╔══
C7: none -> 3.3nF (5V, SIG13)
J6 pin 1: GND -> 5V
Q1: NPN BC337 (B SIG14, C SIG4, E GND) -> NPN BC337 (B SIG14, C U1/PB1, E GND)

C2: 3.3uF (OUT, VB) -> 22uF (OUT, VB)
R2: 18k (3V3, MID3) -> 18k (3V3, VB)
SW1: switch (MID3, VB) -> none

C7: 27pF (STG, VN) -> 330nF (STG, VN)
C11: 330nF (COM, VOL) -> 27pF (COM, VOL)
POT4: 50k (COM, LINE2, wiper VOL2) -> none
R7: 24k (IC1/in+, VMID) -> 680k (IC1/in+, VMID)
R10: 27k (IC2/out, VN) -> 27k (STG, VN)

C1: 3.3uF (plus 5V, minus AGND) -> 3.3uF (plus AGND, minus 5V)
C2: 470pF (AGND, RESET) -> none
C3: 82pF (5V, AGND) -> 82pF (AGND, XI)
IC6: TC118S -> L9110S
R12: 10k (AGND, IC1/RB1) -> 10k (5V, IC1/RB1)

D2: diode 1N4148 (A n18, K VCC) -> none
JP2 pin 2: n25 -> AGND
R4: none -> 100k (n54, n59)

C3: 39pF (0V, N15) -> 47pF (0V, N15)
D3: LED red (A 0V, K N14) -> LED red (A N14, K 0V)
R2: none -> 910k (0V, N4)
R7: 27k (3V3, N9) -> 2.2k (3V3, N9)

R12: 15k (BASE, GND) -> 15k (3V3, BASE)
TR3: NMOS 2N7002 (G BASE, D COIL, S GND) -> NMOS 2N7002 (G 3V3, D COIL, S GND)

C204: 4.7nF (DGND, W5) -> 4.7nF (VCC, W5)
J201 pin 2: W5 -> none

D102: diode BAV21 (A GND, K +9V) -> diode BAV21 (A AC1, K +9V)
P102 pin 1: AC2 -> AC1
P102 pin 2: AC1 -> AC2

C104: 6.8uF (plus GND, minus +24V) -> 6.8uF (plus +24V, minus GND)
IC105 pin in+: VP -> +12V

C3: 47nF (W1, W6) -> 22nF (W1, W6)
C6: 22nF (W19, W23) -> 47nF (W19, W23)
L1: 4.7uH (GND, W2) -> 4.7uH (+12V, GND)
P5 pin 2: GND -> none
╚══
Lines are to be repeated exactly from the one that contains "C3: 47nF (W1, W6) -> 22nF (W1, W6)" through the last line of the listing, with both ends kept and no others added.

C3: 47nF (W1, W6) -> 22nF (W1, W6)
C6: 22nF (W19, W23) -> 47nF (W19, W23)
L1: 4.7uH (GND, W2) -> 4.7uH (+12V, GND)
P5 pin 2: GND -> none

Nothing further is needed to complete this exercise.